(Beginning of RECORDS FOR THIS EXERCISE)
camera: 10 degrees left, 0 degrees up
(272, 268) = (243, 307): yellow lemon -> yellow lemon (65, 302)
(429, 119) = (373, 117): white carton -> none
(End of RECORDS FOR THIS EXERCISE)
(Beginning of RECORDS FOR THIS EXERCISE)
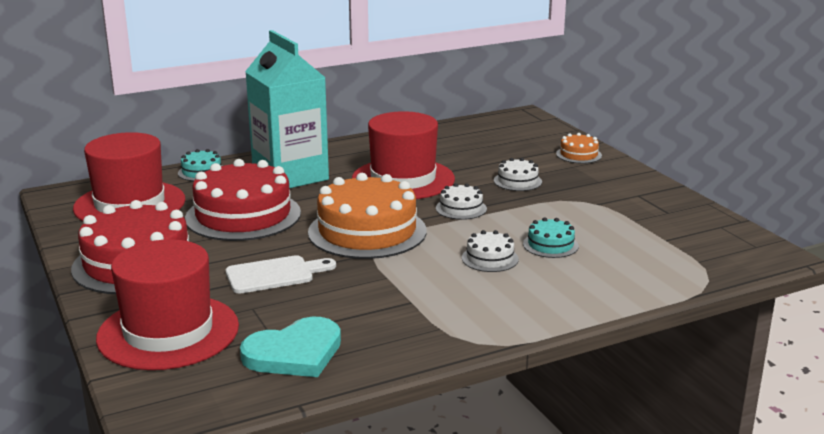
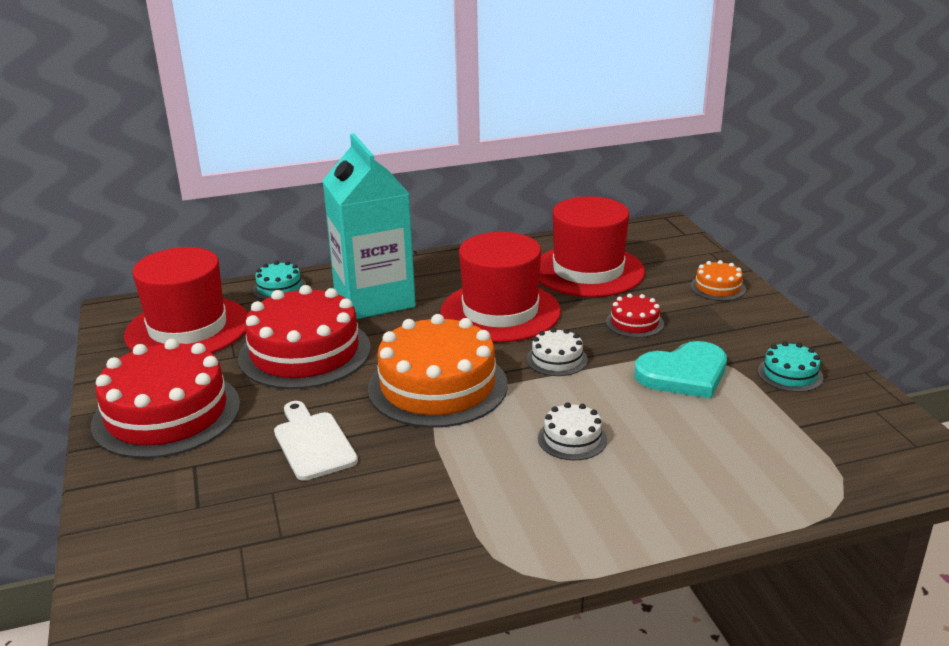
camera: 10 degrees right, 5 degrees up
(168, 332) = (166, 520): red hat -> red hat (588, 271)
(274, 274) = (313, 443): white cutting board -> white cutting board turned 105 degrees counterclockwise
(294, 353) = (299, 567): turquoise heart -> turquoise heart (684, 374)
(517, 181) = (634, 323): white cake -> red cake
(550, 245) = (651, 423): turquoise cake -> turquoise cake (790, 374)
(End of RECORDS FOR THIS EXERCISE)
(Beginning of RECORDS FOR THIS EXERCISE)
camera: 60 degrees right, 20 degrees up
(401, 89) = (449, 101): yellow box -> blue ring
(End of RECORDS FOR THIS EXERCISE)
WORK REQUEST: Would you please copy, word for word, everything above from the line containing "(517, 181) = (634, 323): white" down to the line containing "(550, 245) = (651, 423): turquoise", those two lines included?

SOLUTION TO THIS TASK:
(517, 181) = (634, 323): white cake -> red cake
(550, 245) = (651, 423): turquoise cake -> turquoise cake (790, 374)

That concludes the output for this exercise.